-- ASSIGNMENT --
When a line of the entries contains "grey", please list that line.

-- TASK DATA --
--- START ---

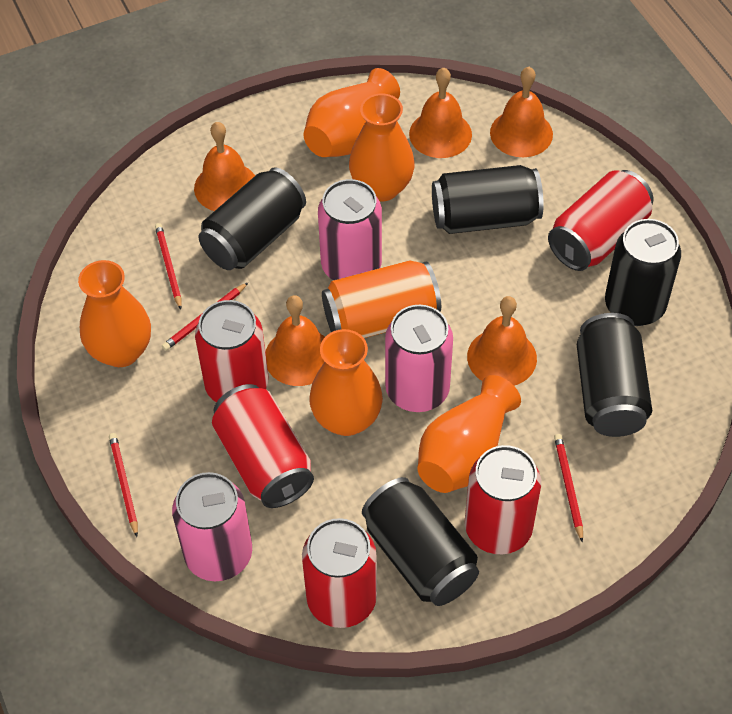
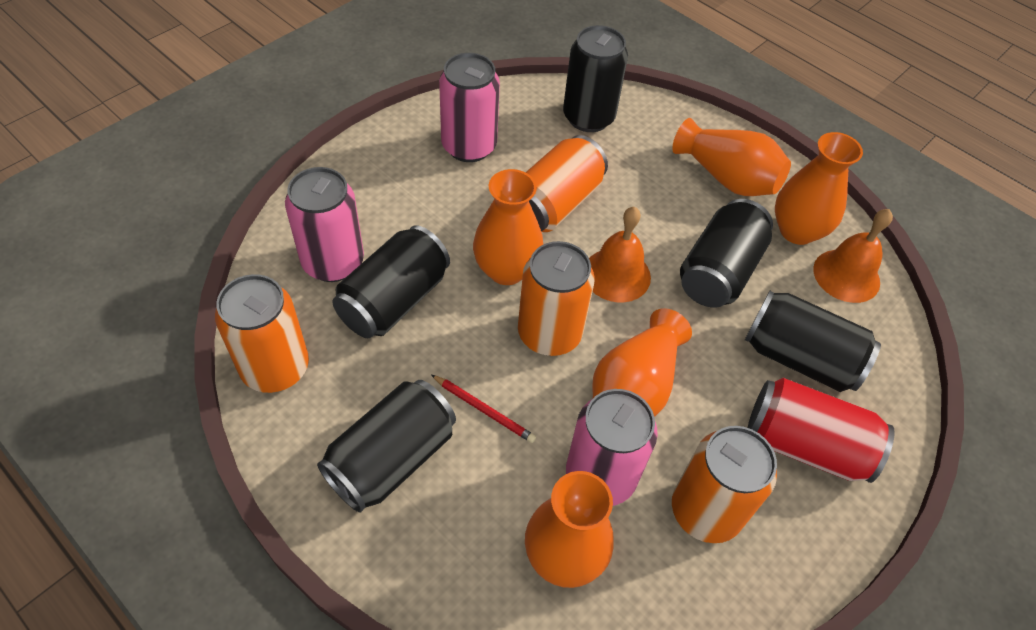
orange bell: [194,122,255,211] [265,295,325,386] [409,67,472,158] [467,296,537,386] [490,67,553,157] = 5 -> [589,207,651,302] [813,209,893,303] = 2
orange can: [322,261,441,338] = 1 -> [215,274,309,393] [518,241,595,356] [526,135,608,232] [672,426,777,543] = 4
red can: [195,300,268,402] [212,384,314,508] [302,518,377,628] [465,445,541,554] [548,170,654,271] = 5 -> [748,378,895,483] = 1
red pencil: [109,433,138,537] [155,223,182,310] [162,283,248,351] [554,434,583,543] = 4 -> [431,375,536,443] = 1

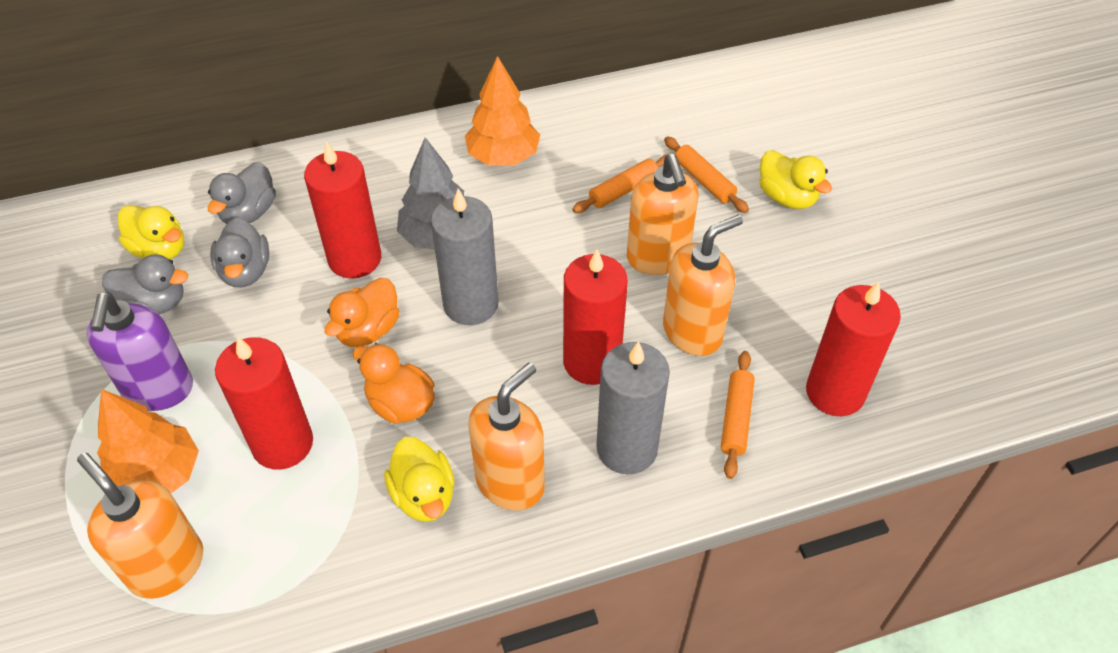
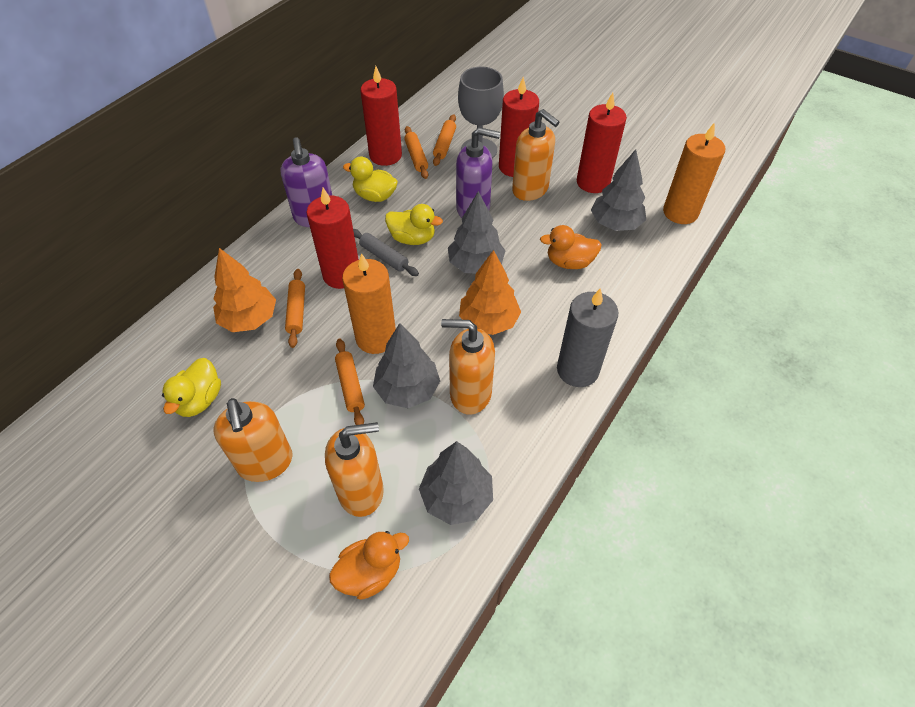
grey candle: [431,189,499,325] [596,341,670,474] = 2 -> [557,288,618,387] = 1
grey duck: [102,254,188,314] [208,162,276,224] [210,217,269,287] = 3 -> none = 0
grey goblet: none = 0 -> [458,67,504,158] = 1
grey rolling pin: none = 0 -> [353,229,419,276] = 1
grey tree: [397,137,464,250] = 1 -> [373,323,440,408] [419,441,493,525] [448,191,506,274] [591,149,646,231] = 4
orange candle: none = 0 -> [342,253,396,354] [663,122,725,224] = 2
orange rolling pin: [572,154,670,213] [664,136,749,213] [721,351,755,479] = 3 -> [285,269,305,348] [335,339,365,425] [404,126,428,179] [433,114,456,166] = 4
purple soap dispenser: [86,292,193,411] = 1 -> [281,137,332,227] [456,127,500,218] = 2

--- END ---

-- RESPONSE AREA --
grey candle: [431,189,499,325] [596,341,670,474] = 2 -> [557,288,618,387] = 1
grey duck: [102,254,188,314] [208,162,276,224] [210,217,269,287] = 3 -> none = 0
grey goblet: none = 0 -> [458,67,504,158] = 1
grey rolling pin: none = 0 -> [353,229,419,276] = 1
grey tree: [397,137,464,250] = 1 -> [373,323,440,408] [419,441,493,525] [448,191,506,274] [591,149,646,231] = 4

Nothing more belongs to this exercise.